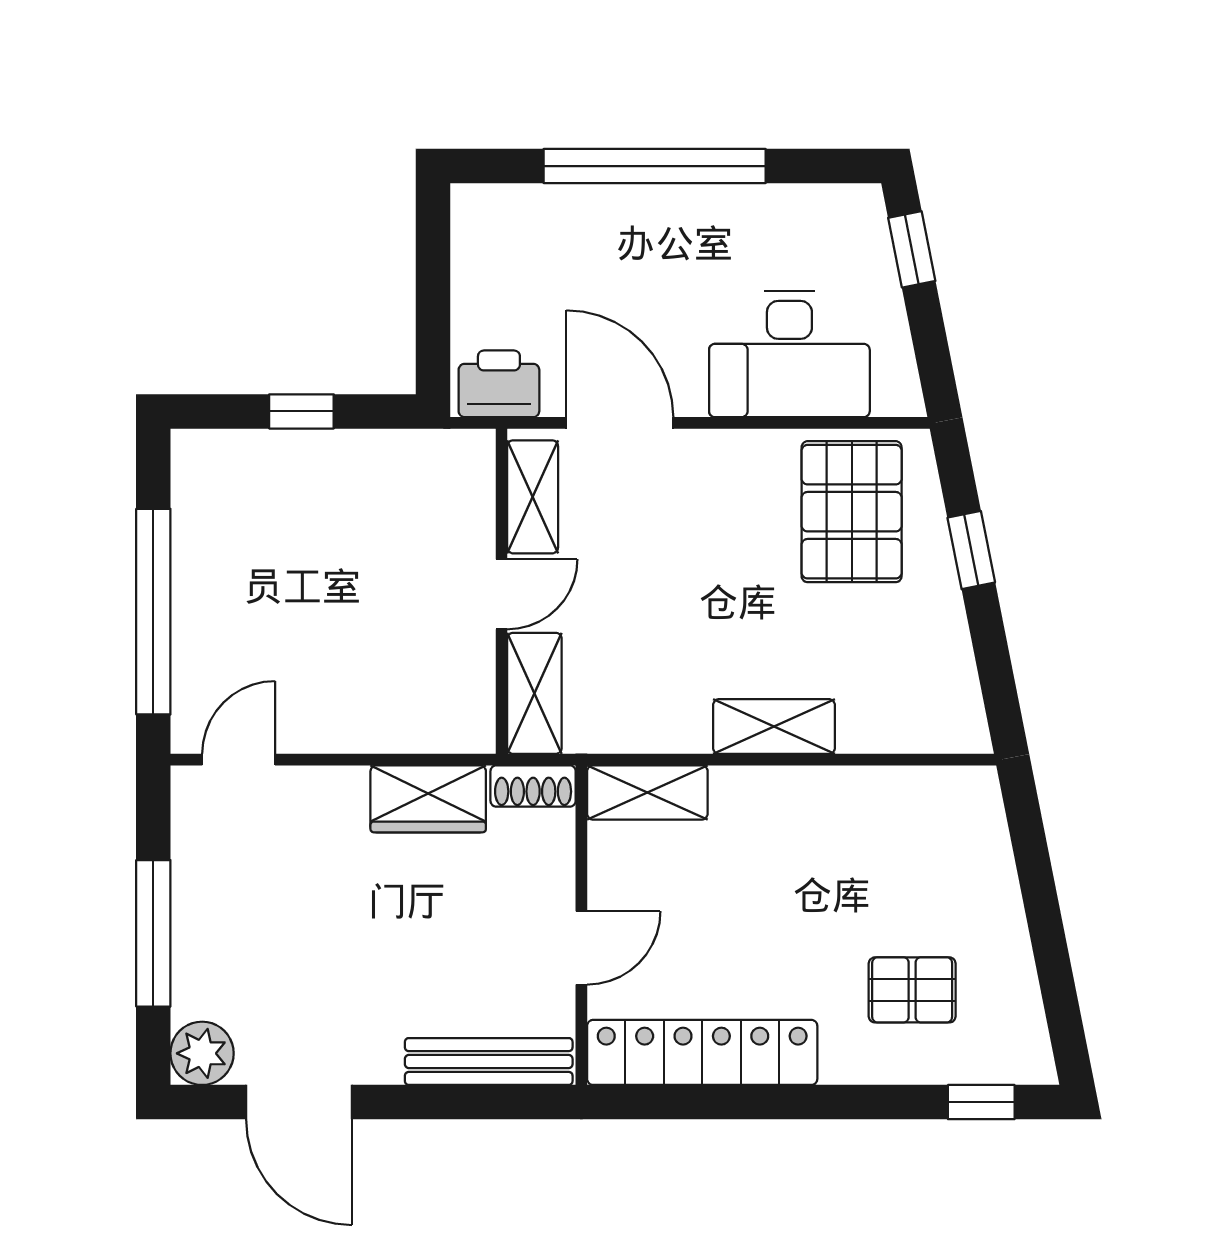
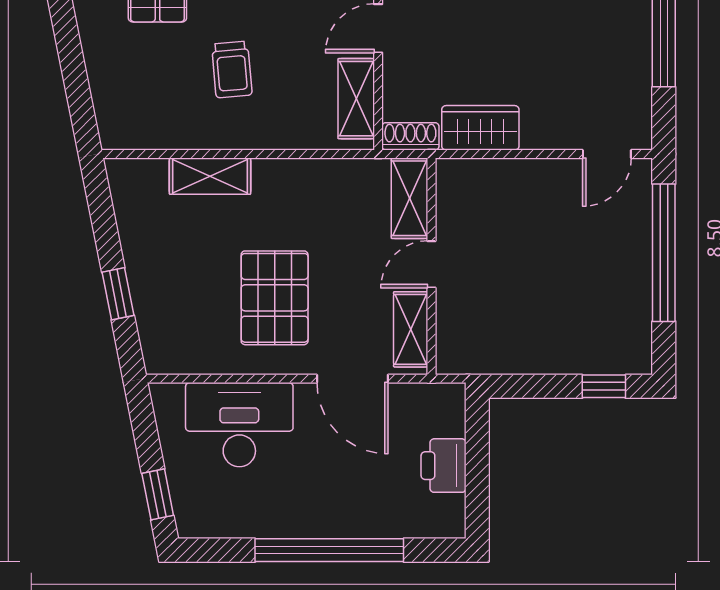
printer: (499, 384) -> (444, 466), moved, turned 90
window: (301, 411) -> (604, 386), moved
pallet: (852, 512) -> (275, 298), moved
shelving: (774, 727) -> (210, 176), moved
shelving: (647, 792) -> (356, 99), moved, turned 90
trolley: (801, 886) -> (232, 70), added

──────

Your goal:
Quote the line that contains "window: (301, 411) -> (604, 386), moved" and each line after it through the end of the data, exactly, leaving out everything else.

Output of the exercise:
window: (301, 411) -> (604, 386), moved
pallet: (852, 512) -> (275, 298), moved
shelving: (774, 727) -> (210, 176), moved
shelving: (647, 792) -> (356, 99), moved, turned 90
trolley: (801, 886) -> (232, 70), added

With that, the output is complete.